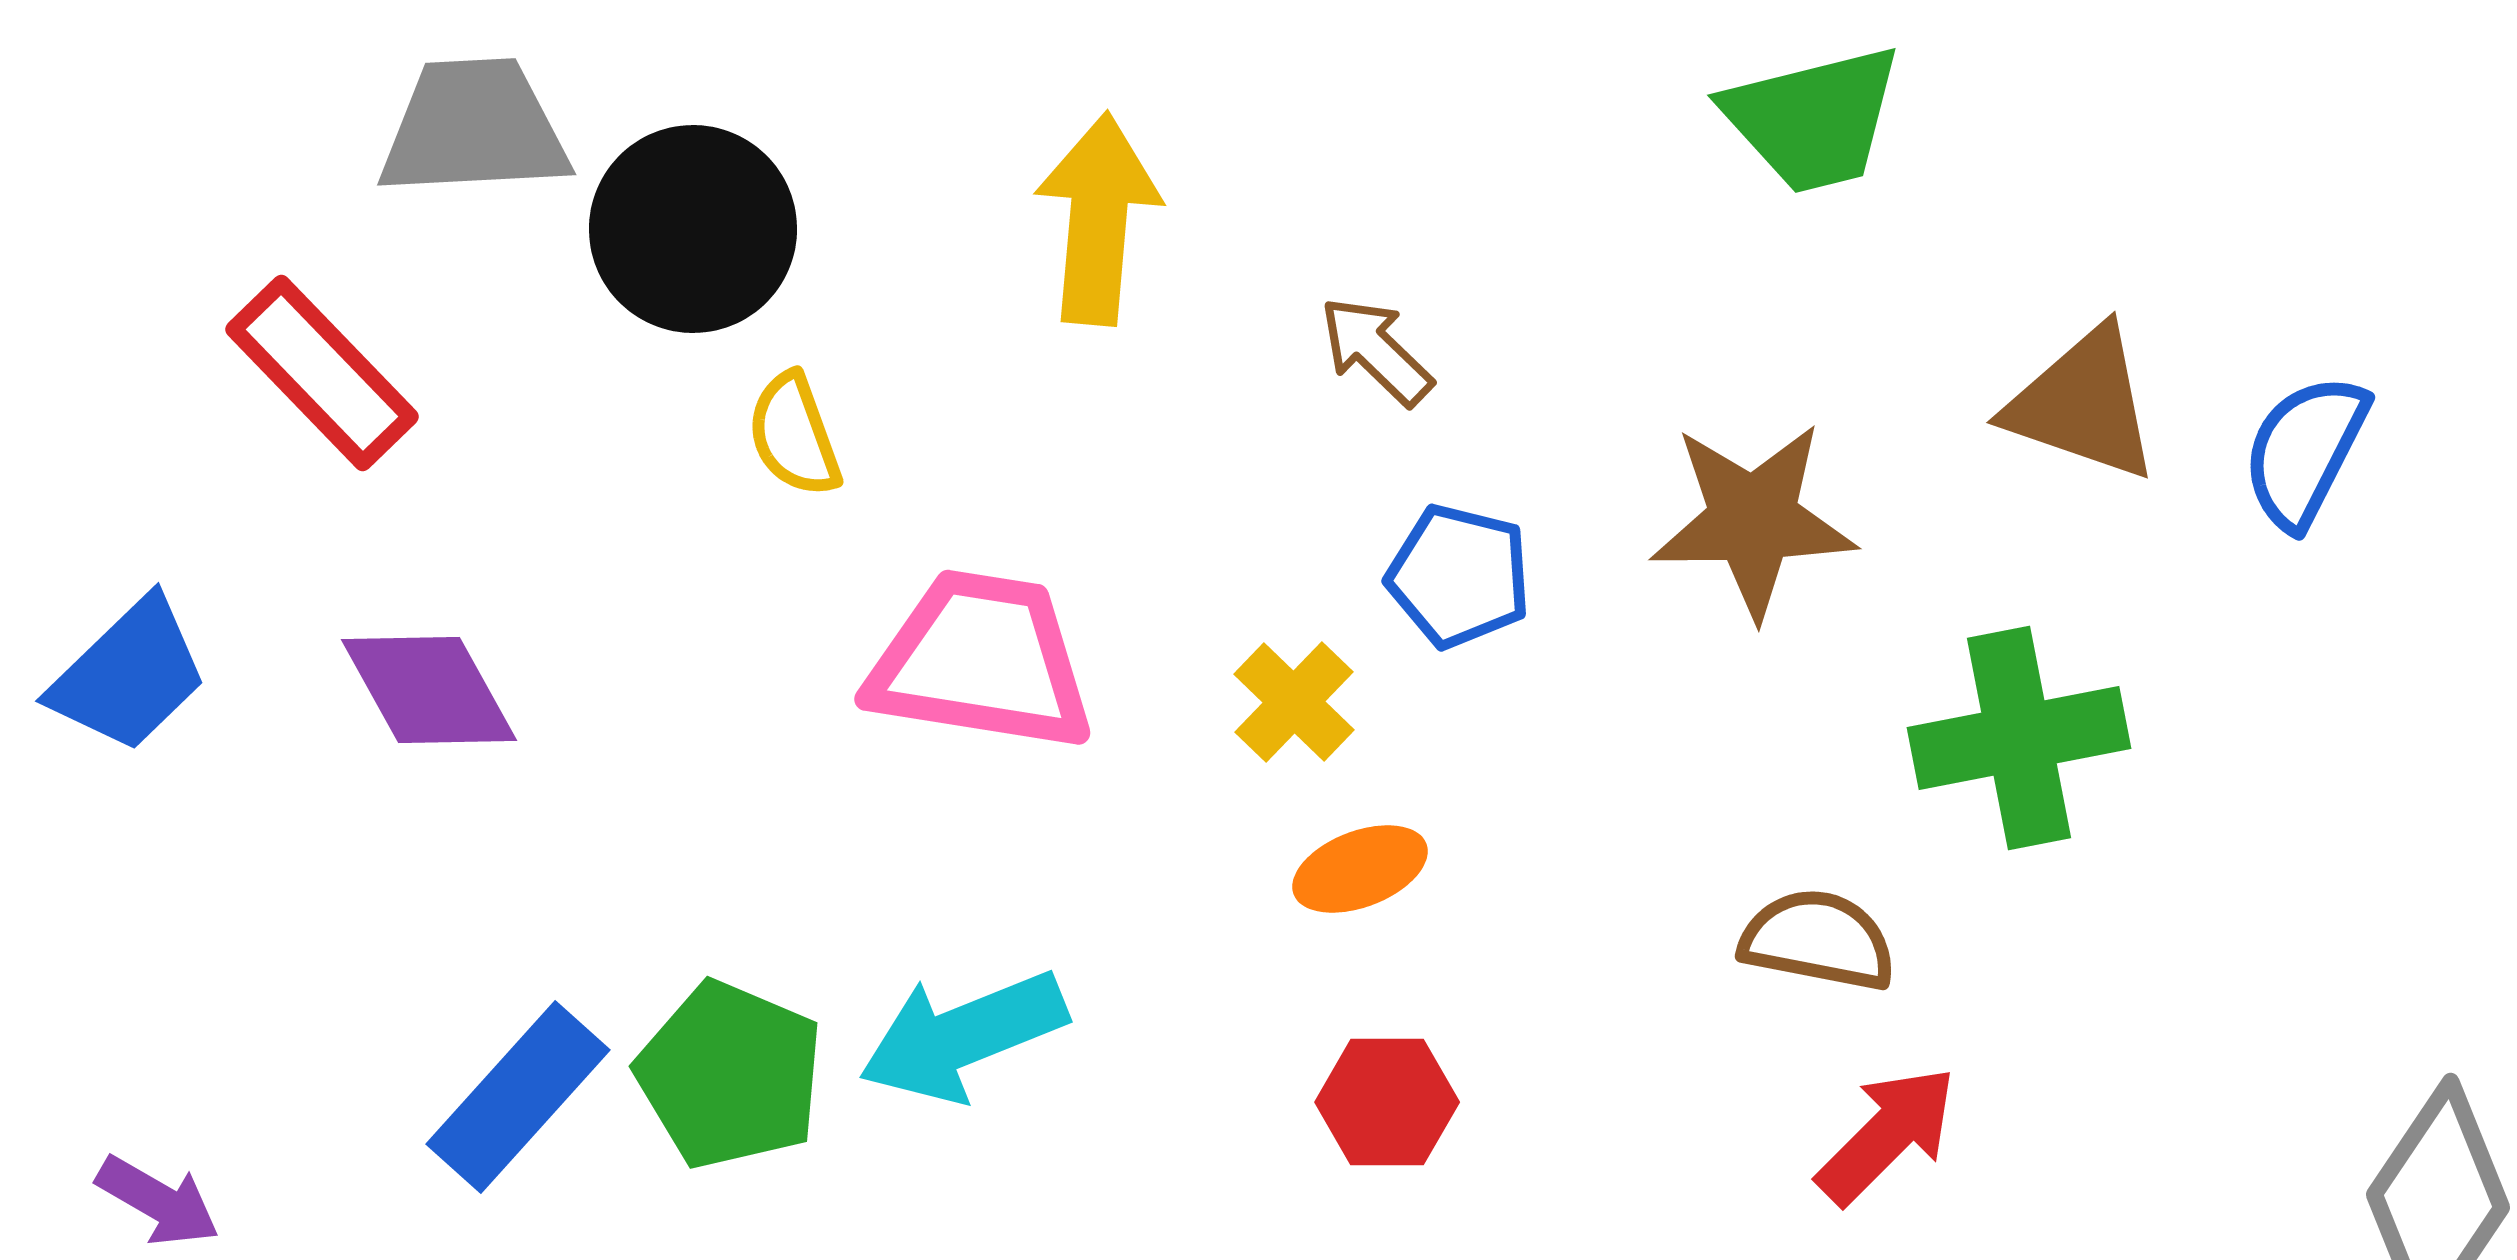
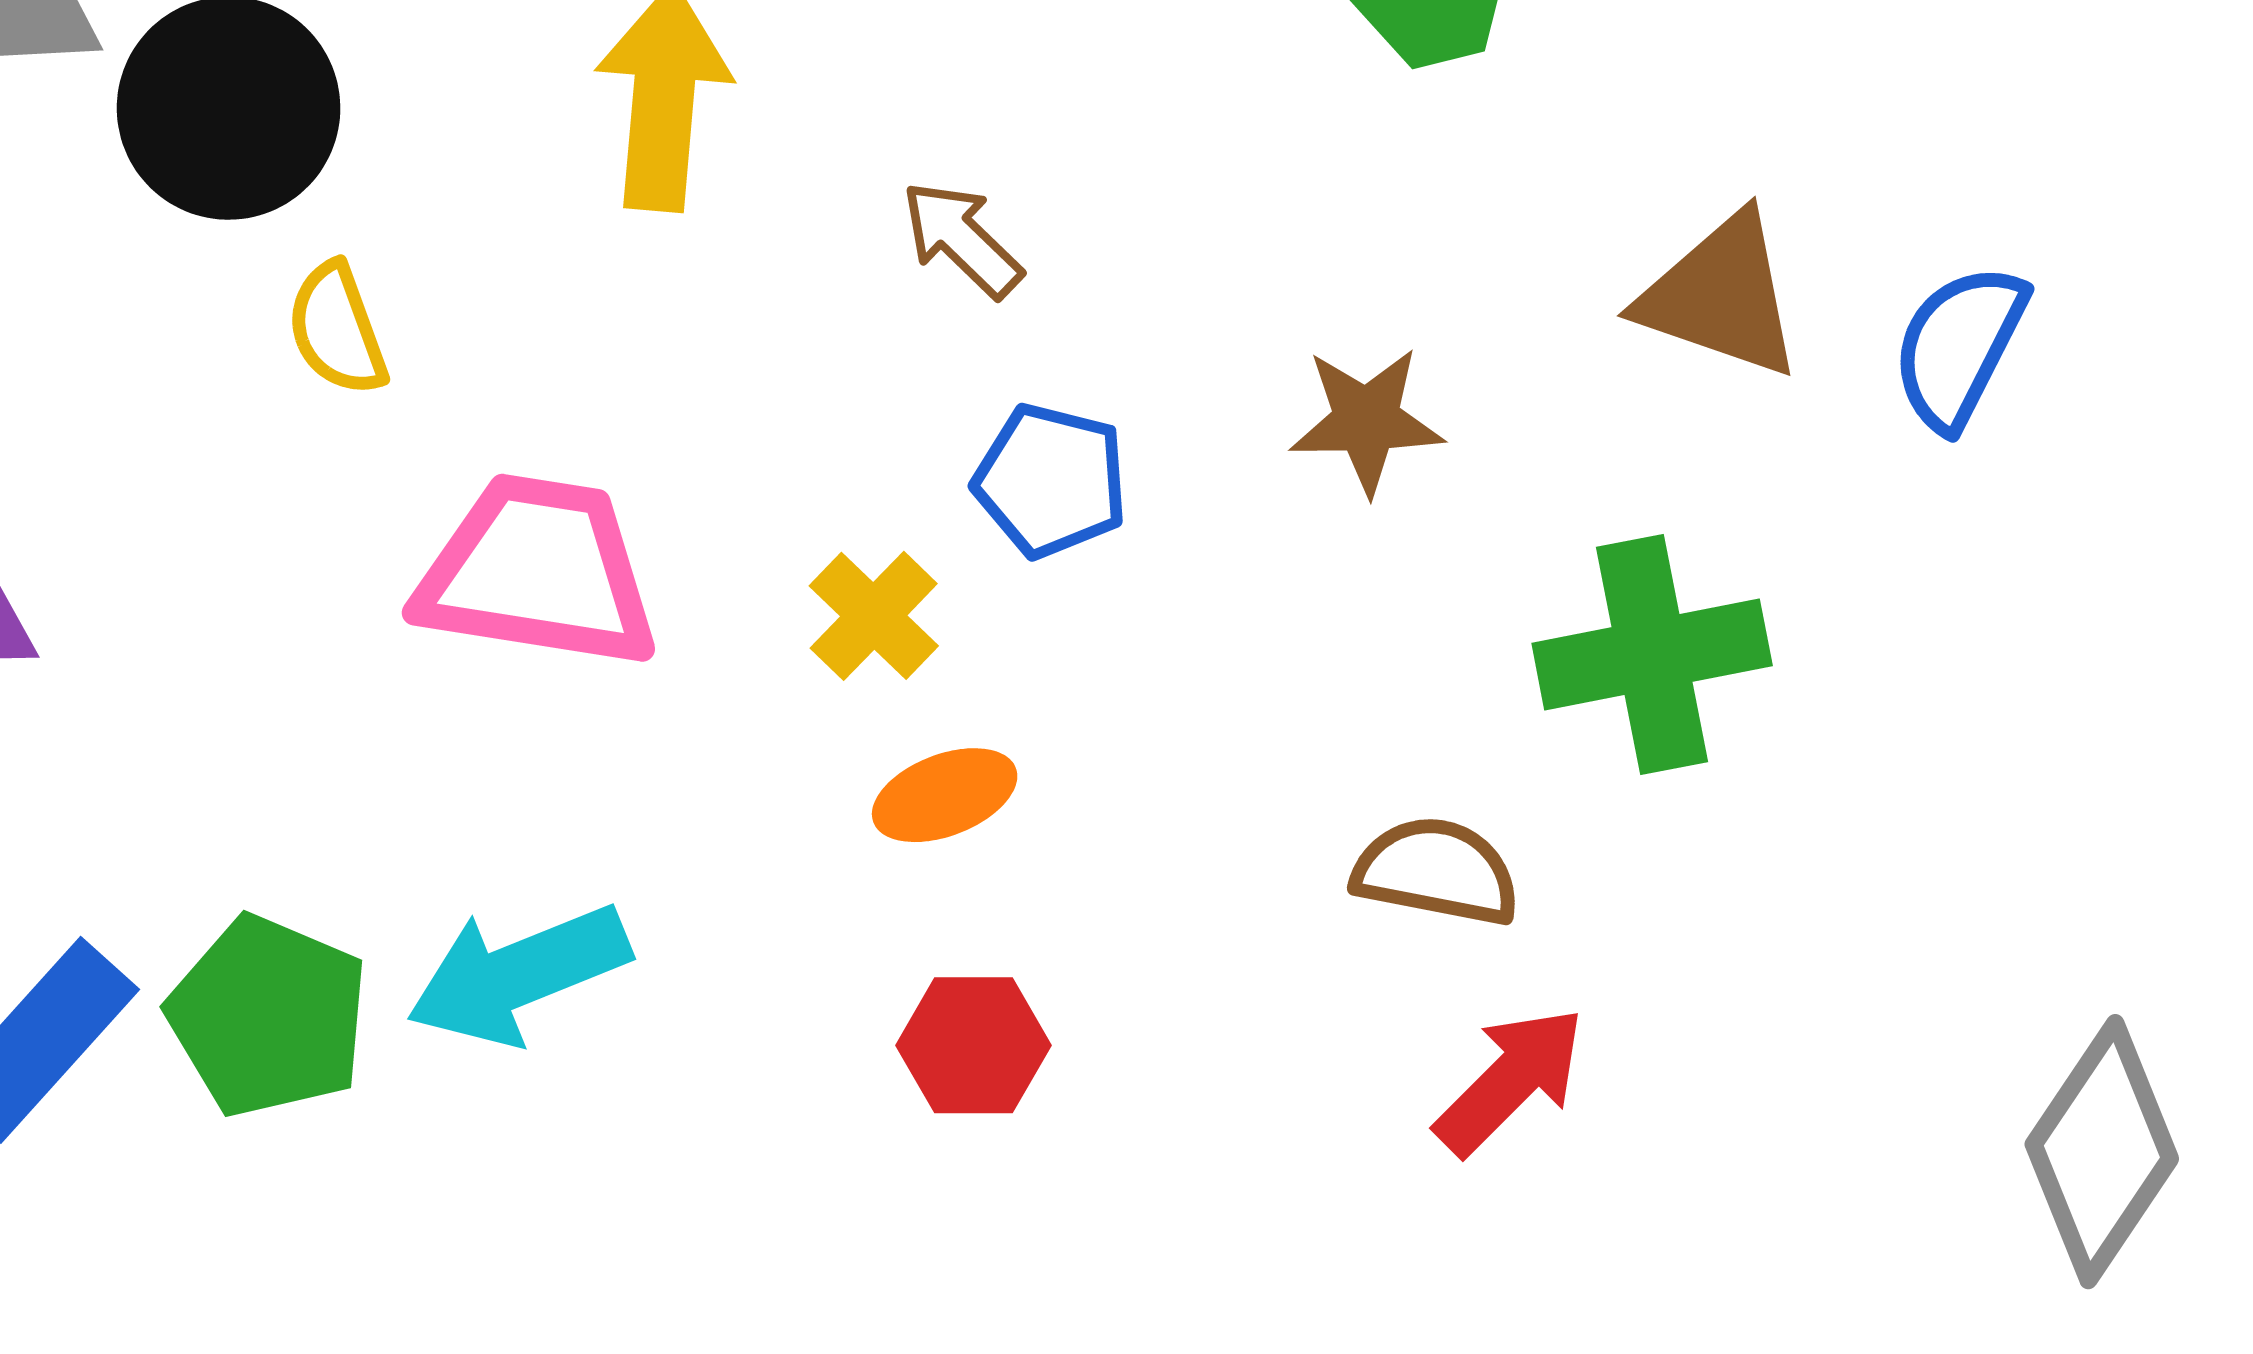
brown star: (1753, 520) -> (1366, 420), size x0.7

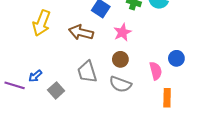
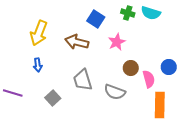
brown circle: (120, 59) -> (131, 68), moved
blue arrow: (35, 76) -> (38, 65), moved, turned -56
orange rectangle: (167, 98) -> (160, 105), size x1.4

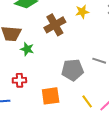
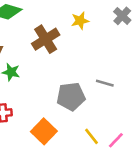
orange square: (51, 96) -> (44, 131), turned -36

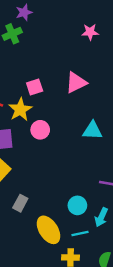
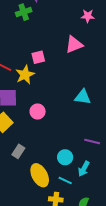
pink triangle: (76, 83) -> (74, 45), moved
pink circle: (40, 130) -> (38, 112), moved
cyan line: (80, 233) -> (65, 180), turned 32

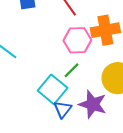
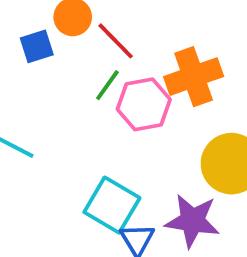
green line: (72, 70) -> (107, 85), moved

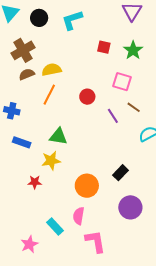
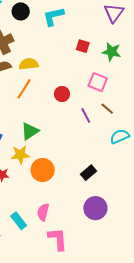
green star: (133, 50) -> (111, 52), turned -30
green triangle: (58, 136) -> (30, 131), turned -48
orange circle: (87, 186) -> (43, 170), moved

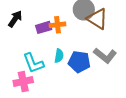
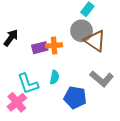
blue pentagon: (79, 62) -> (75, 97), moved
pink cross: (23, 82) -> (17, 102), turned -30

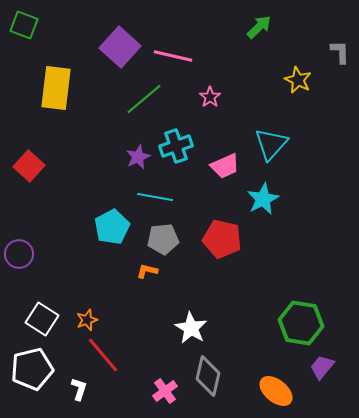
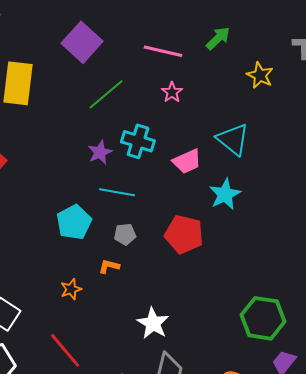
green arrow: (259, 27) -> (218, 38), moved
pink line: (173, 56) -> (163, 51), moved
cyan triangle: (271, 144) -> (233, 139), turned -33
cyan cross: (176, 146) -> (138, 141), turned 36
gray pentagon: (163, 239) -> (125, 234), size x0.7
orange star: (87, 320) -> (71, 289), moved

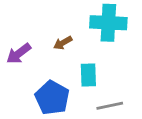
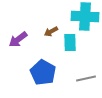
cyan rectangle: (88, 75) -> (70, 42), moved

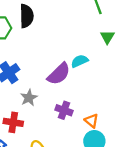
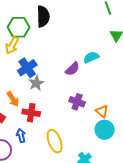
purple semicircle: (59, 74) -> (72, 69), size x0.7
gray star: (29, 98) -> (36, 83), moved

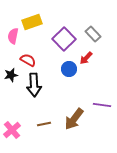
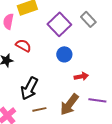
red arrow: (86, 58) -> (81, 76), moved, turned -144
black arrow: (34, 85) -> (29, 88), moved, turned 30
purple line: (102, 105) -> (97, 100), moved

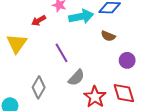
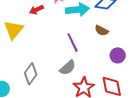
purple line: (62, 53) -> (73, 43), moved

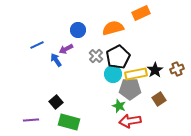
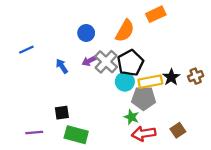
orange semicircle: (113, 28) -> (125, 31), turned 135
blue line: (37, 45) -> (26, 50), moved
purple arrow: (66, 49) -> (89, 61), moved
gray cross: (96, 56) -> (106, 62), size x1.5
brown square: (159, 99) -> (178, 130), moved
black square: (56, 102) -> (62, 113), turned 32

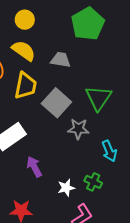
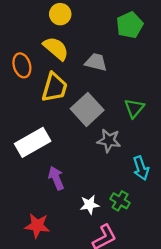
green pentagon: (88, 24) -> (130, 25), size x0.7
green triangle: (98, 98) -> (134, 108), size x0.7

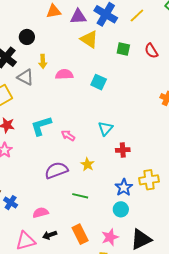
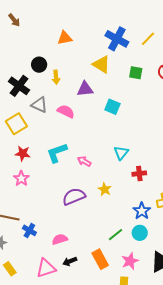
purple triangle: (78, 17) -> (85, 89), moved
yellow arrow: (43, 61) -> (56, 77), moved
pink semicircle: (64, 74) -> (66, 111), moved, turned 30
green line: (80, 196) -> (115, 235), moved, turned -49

+++

** Exercise aim **
Reproduce every record verbatim, please. Omit the images.

** Written answer **
brown star: (1753, 520) -> (1366, 420), size x0.7

brown circle: (120, 59) -> (131, 68), moved
blue arrow: (35, 76) -> (38, 65), moved, turned -56
orange rectangle: (167, 98) -> (160, 105), size x1.4

orange square: (51, 96) -> (44, 131), turned -36

pink triangle: (76, 83) -> (74, 45), moved
pink circle: (40, 130) -> (38, 112), moved
cyan line: (80, 233) -> (65, 180), turned 32

green line: (72, 70) -> (107, 85), moved

green star: (133, 50) -> (111, 52), turned -30
green triangle: (58, 136) -> (30, 131), turned -48
orange circle: (87, 186) -> (43, 170), moved

blue pentagon: (79, 62) -> (75, 97), moved
pink cross: (23, 82) -> (17, 102), turned -30

green arrow: (259, 27) -> (218, 38), moved
pink line: (173, 56) -> (163, 51), moved
cyan triangle: (271, 144) -> (233, 139), turned -33
cyan cross: (176, 146) -> (138, 141), turned 36
gray pentagon: (163, 239) -> (125, 234), size x0.7
orange star: (87, 320) -> (71, 289), moved

cyan rectangle: (88, 75) -> (70, 42), moved

purple semicircle: (59, 74) -> (72, 69), size x0.7
gray star: (29, 98) -> (36, 83), moved

red arrow: (86, 58) -> (81, 76), moved, turned -144
black arrow: (34, 85) -> (29, 88), moved, turned 30
purple line: (102, 105) -> (97, 100), moved

purple line: (62, 53) -> (73, 43), moved

orange semicircle: (113, 28) -> (125, 31), turned 135
blue line: (37, 45) -> (26, 50), moved
purple arrow: (66, 49) -> (89, 61), moved
gray cross: (96, 56) -> (106, 62), size x1.5
brown square: (159, 99) -> (178, 130), moved
black square: (56, 102) -> (62, 113), turned 32

green pentagon: (88, 24) -> (130, 25), size x0.7
green triangle: (98, 98) -> (134, 108), size x0.7

purple triangle: (78, 17) -> (85, 89), moved
yellow arrow: (43, 61) -> (56, 77), moved
pink semicircle: (64, 74) -> (66, 111), moved, turned 30
green line: (80, 196) -> (115, 235), moved, turned -49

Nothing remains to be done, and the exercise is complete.